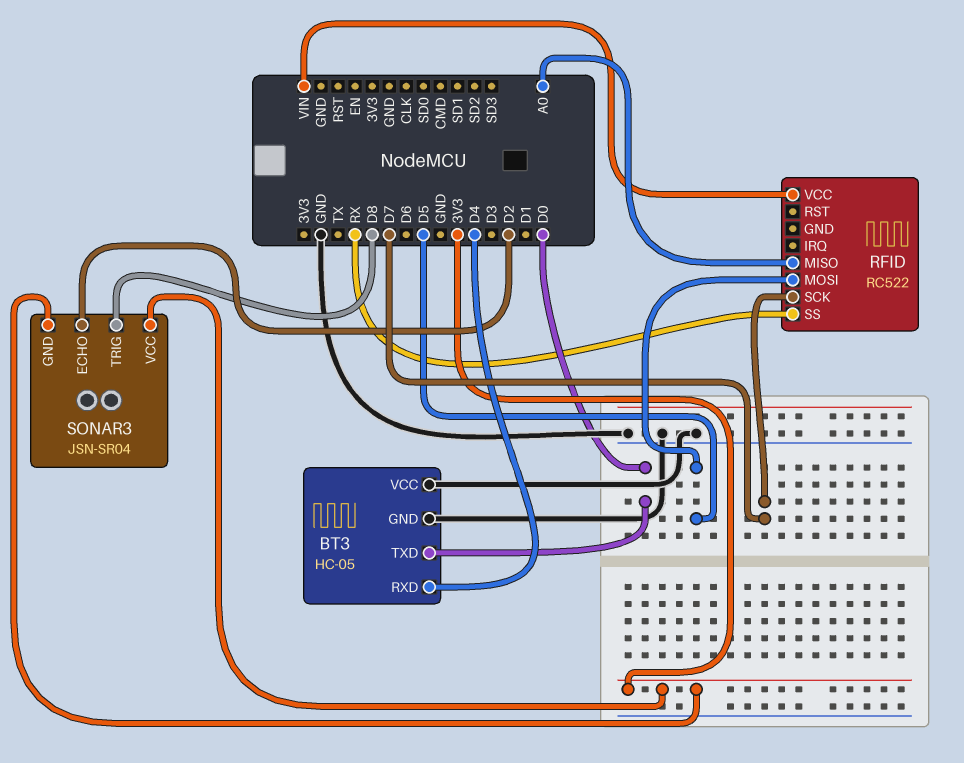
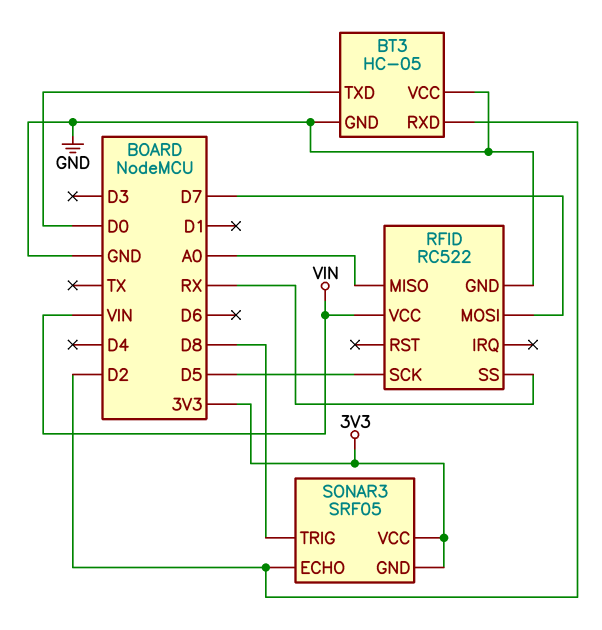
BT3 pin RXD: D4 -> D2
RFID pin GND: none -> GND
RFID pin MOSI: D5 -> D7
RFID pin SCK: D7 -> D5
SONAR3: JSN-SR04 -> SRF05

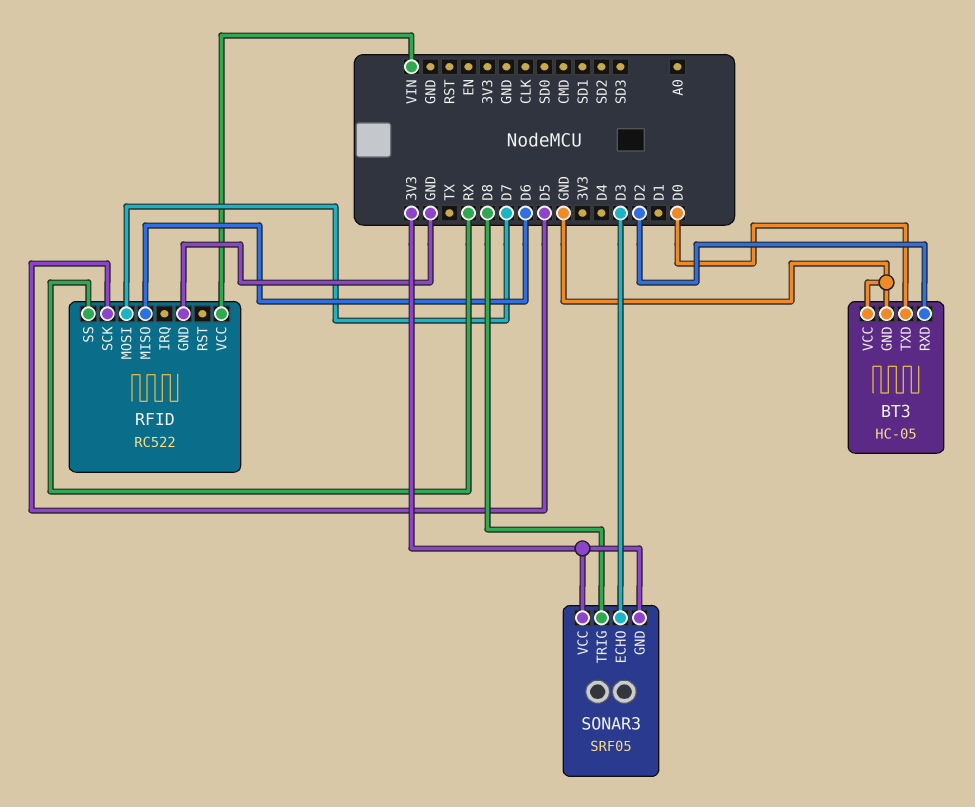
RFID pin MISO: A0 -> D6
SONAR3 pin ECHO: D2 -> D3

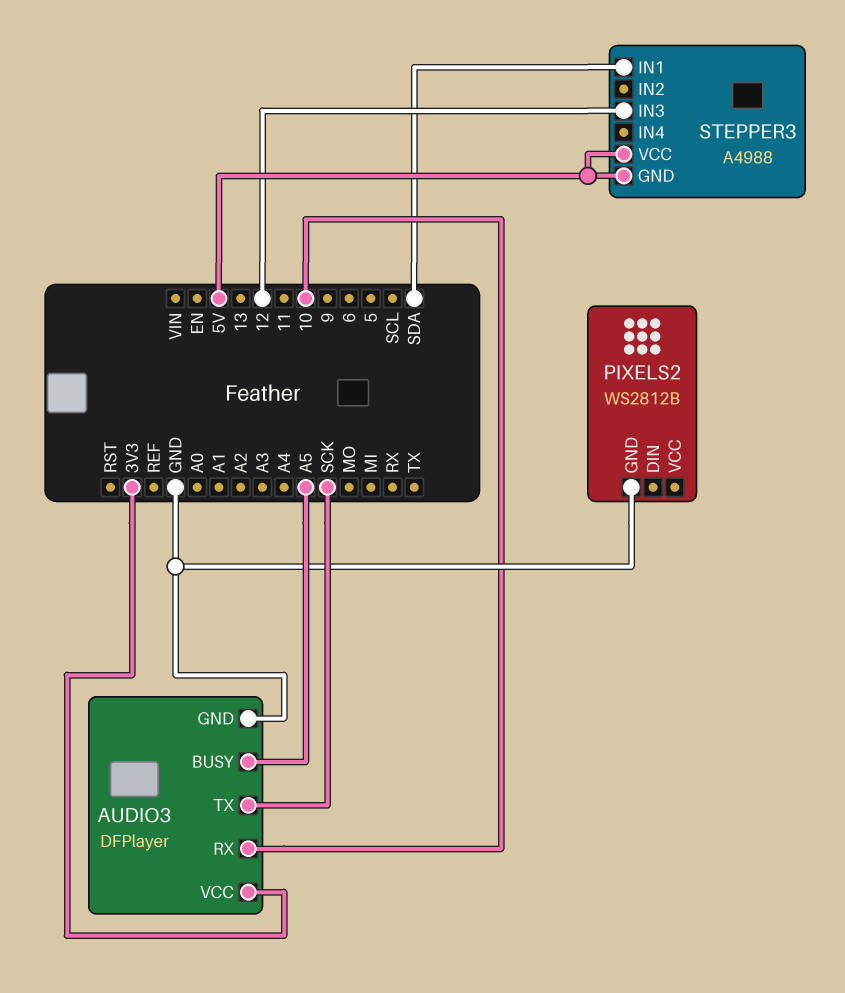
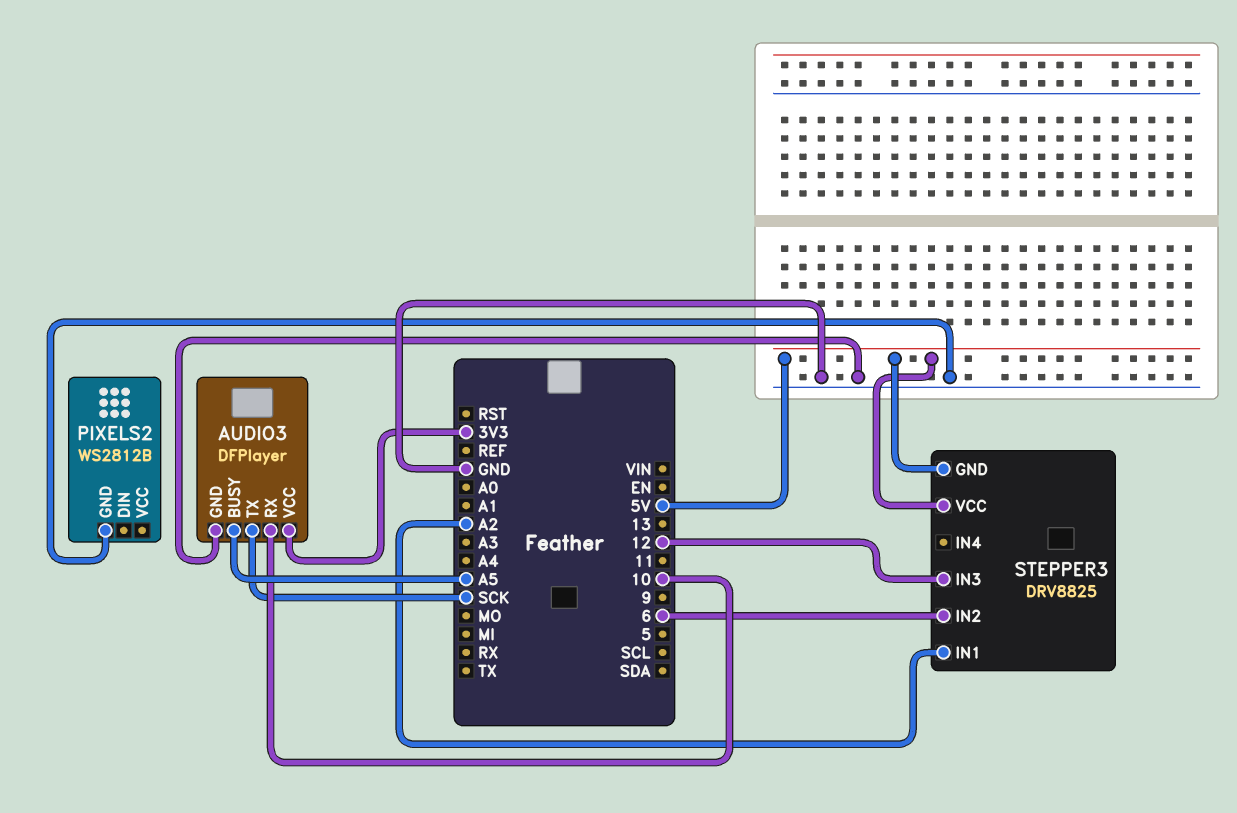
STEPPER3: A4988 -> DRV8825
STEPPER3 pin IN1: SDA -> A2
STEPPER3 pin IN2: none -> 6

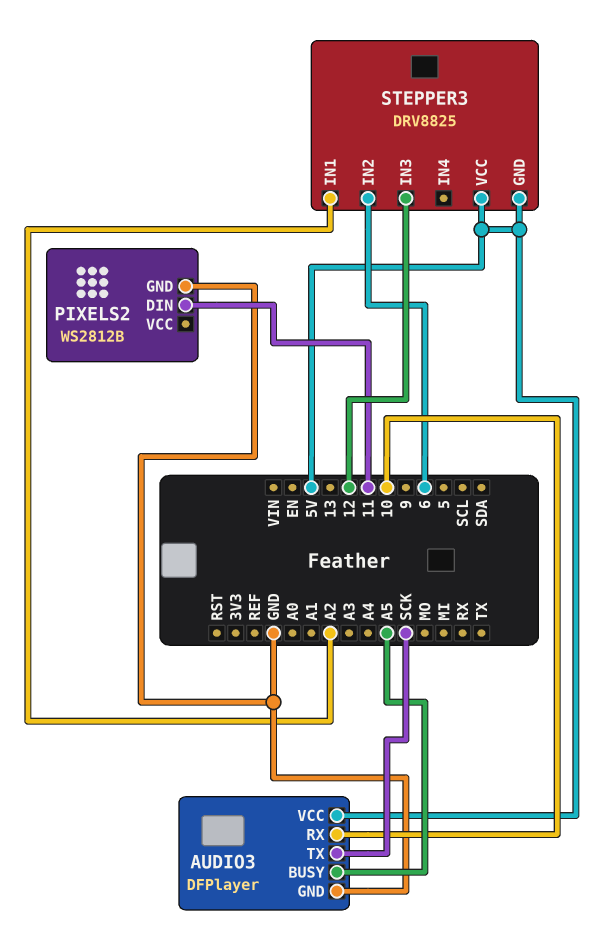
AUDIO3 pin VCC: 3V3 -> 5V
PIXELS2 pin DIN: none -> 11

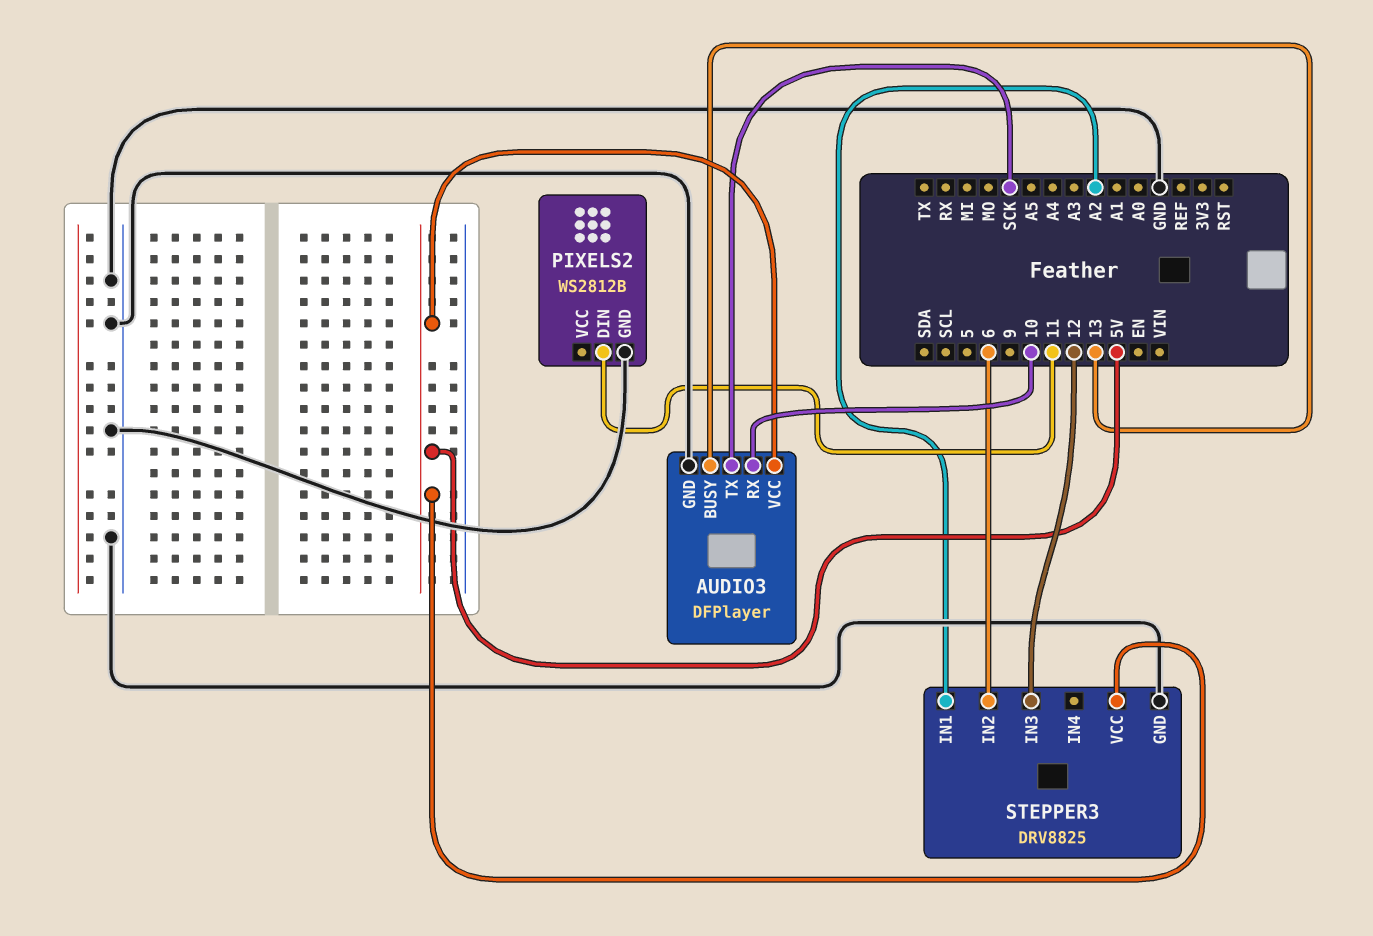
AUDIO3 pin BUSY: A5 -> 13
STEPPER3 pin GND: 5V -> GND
------------
- PROMPT -
Any picture in the listing is to be omitted. Return exactly the lines from the one containing "STEPPER3: A4988 -> DRV8825" through its last line, both included, and only those.

- ANSWER SPACE -
STEPPER3: A4988 -> DRV8825
STEPPER3 pin IN1: SDA -> A2
STEPPER3 pin IN2: none -> 6

AUDIO3 pin VCC: 3V3 -> 5V
PIXELS2 pin DIN: none -> 11

AUDIO3 pin BUSY: A5 -> 13
STEPPER3 pin GND: 5V -> GND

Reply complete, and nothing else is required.